YOUR TASK
Within the entries below, please return exactly the lines from the one with "blue_toy_rocket (no. 2 from left)" through the one with "scarlet_cone_shape", leaving out any pictures.

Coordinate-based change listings
════
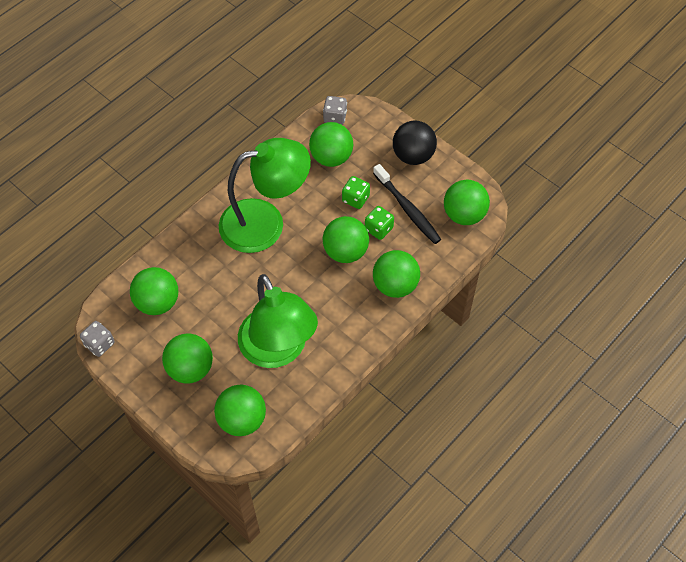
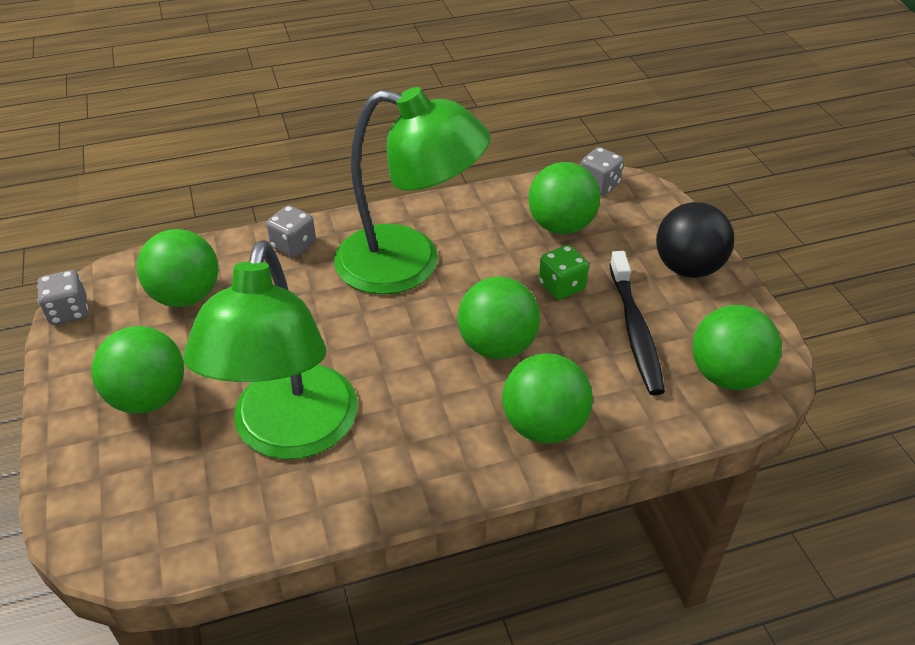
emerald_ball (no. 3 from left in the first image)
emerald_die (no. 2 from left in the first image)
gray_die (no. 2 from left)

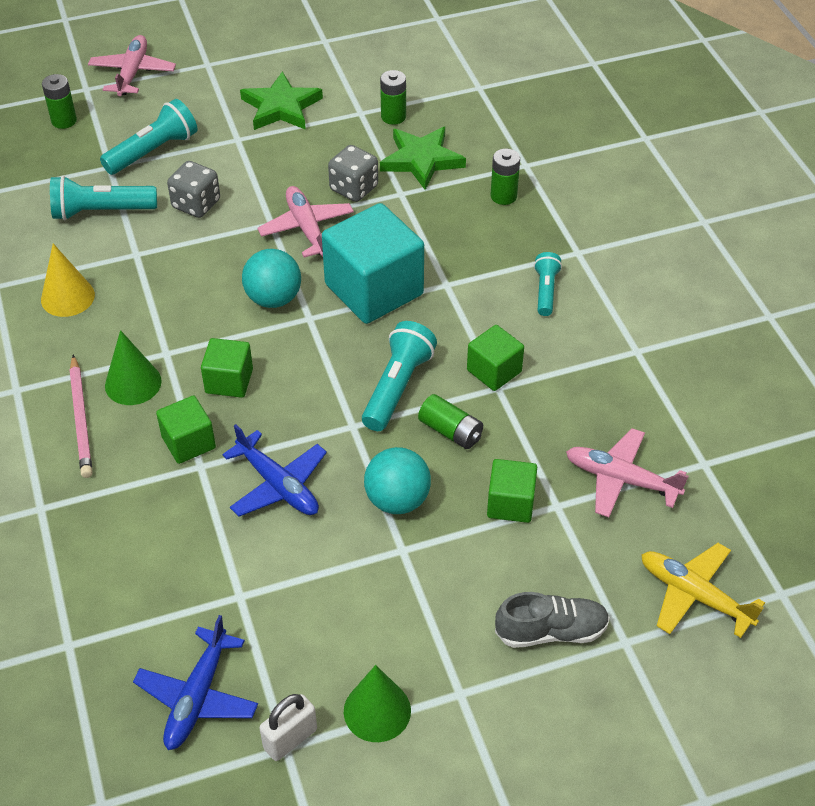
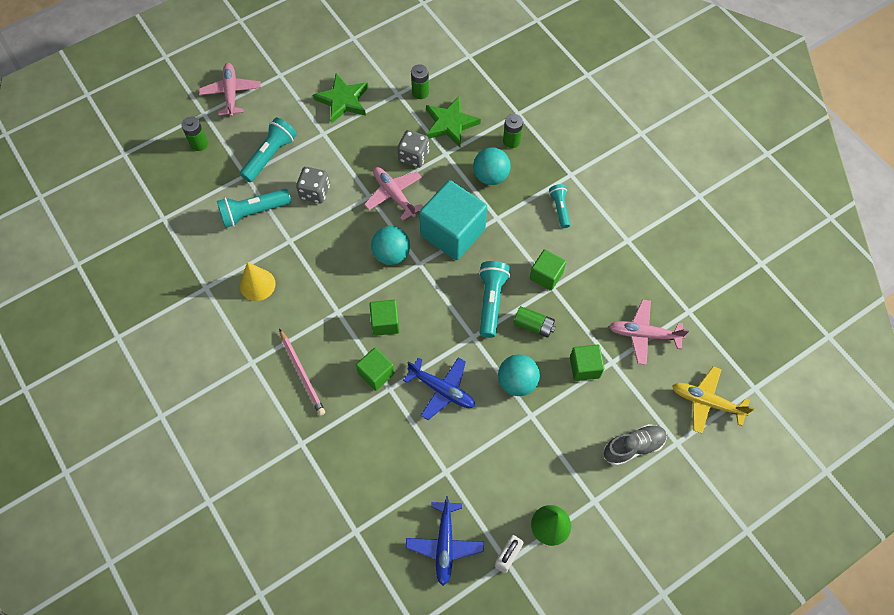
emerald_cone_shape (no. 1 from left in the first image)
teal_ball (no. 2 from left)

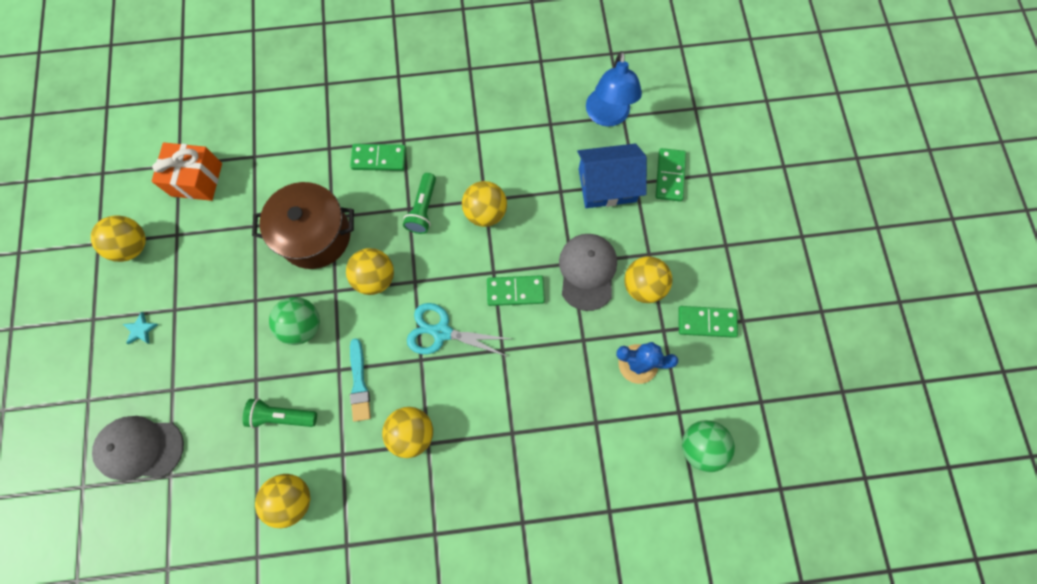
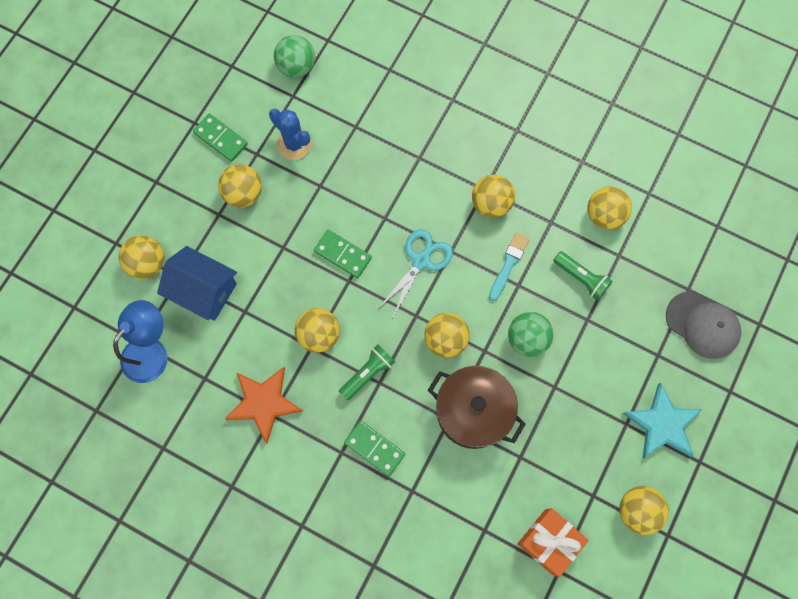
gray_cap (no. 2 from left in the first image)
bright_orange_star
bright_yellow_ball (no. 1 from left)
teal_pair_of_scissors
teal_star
════
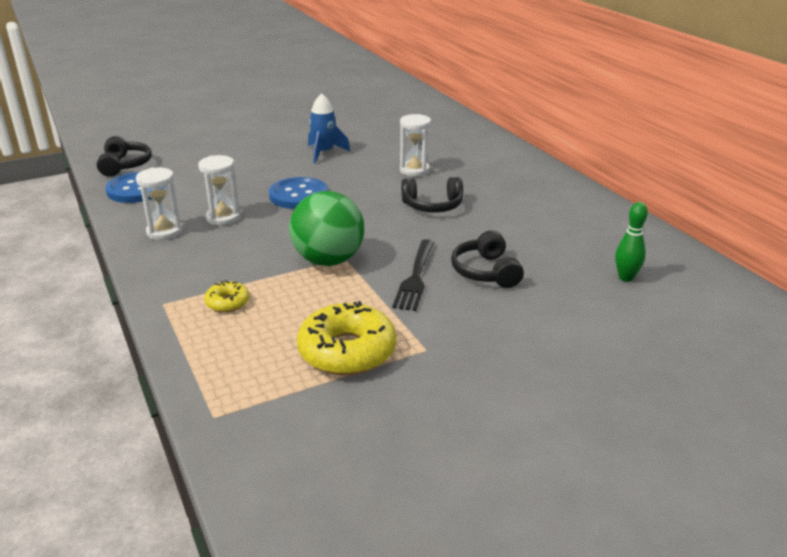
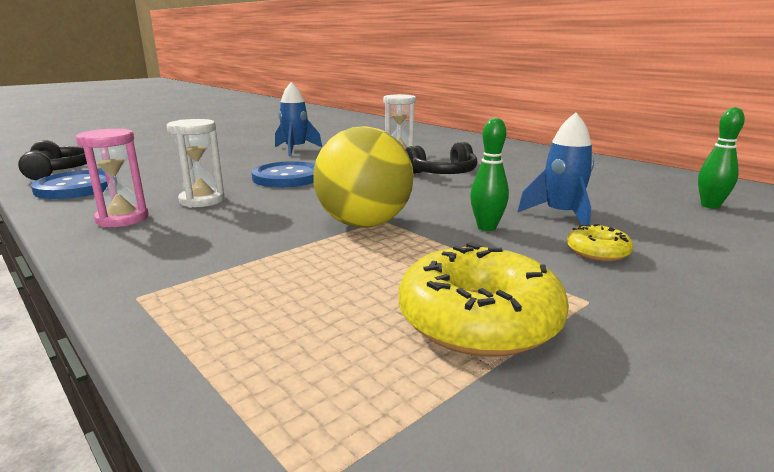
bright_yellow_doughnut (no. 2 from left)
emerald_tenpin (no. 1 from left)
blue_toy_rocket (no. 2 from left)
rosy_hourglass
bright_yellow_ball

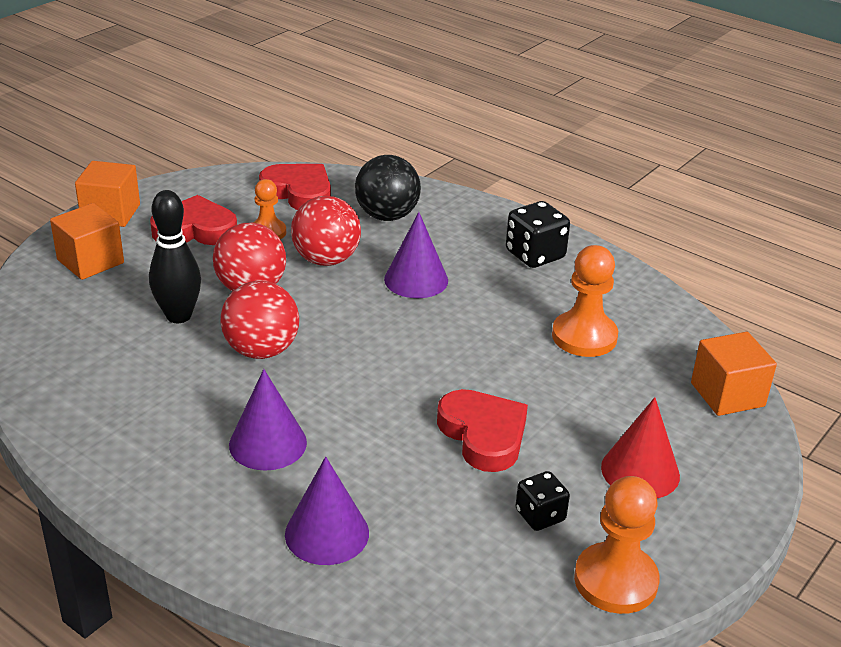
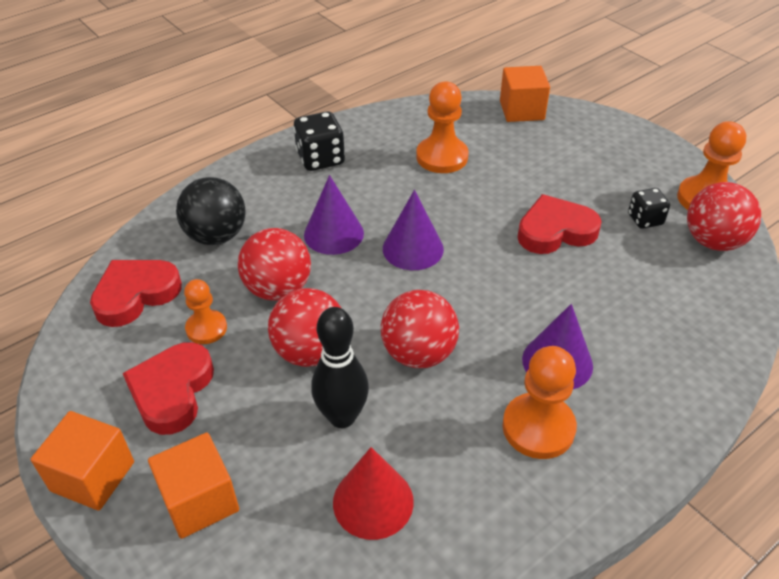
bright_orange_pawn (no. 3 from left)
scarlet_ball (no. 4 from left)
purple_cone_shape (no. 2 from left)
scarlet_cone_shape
════
WRITTEN REPLY
blue_toy_rocket (no. 2 from left)
rosy_hourglass
bright_yellow_ball

bright_orange_pawn (no. 3 from left)
scarlet_ball (no. 4 from left)
purple_cone_shape (no. 2 from left)
scarlet_cone_shape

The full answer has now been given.